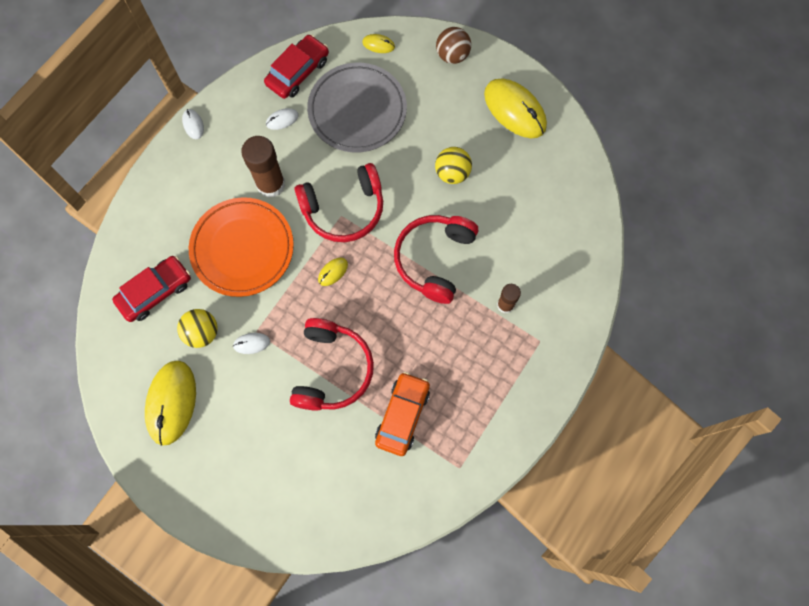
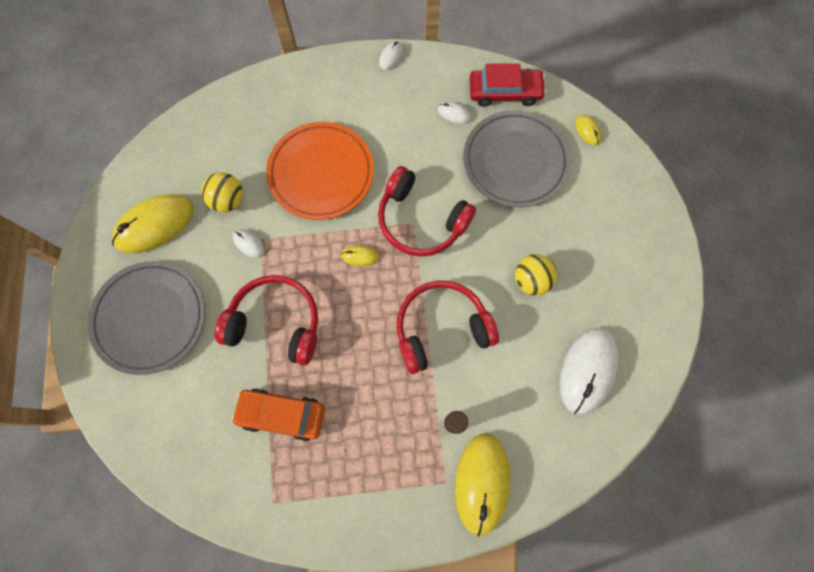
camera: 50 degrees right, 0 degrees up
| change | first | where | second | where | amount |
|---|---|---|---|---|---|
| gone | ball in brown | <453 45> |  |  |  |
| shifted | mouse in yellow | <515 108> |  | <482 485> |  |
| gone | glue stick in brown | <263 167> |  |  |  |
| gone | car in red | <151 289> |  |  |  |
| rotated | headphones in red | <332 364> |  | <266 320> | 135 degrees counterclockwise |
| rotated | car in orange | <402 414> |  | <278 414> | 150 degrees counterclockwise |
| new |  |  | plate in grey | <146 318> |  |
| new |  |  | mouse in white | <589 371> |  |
---
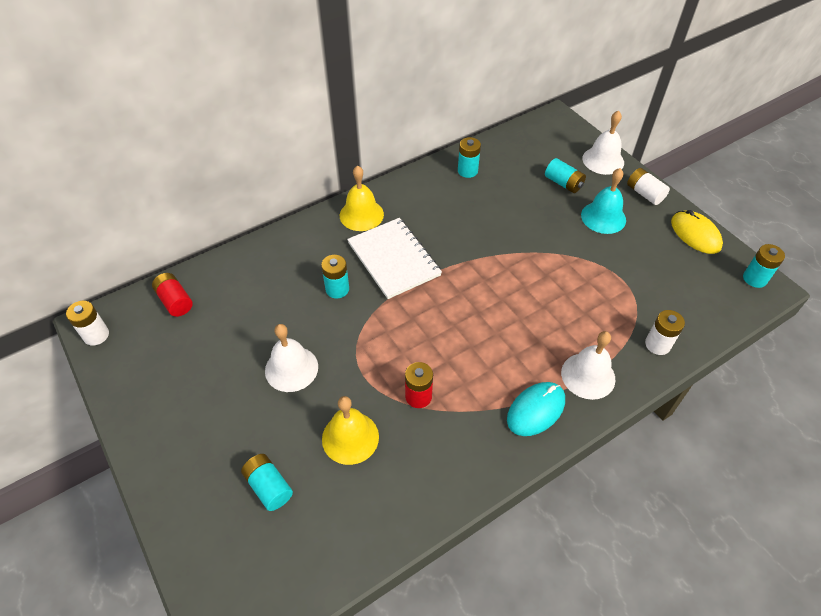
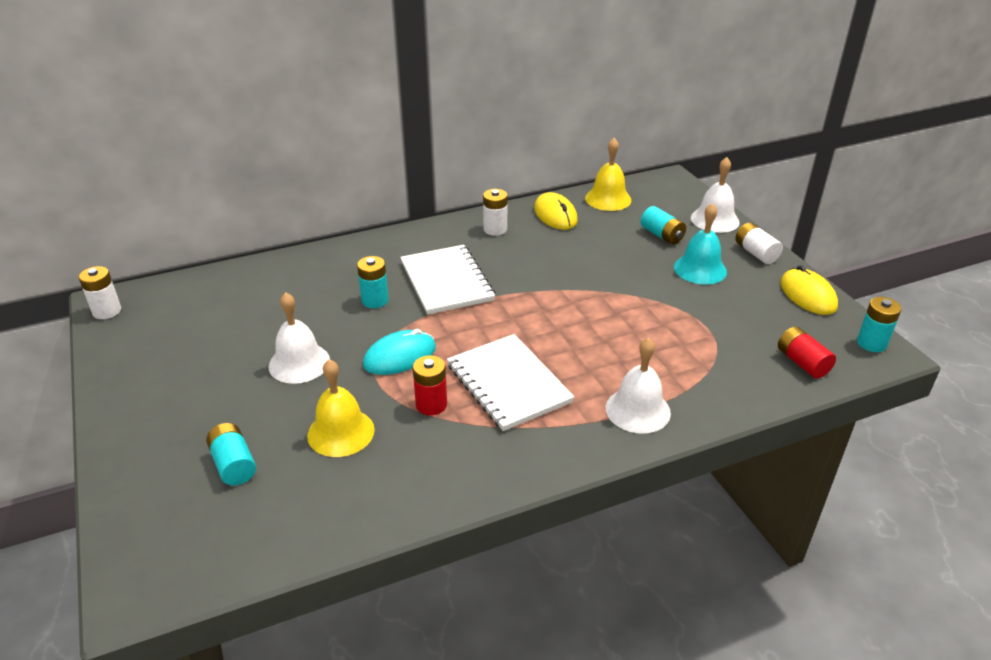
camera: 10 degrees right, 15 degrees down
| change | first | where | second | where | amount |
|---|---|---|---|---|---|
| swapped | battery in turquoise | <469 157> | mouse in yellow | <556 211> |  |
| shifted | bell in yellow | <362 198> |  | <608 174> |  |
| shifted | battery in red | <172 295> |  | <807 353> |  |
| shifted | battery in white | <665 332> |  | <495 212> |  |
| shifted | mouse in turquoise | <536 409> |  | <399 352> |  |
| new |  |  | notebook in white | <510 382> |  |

INSTRUCTIONS TO FOLLOW:
Each line holding the word "yellow" must be pulled from the records.

YOUR RESPONSE:
| shifted | mouse in yellow | <515 108> |  | <482 485> |  |
| swapped | battery in turquoise | <469 157> | mouse in yellow | <556 211> |  |
| shifted | bell in yellow | <362 198> |  | <608 174> |  |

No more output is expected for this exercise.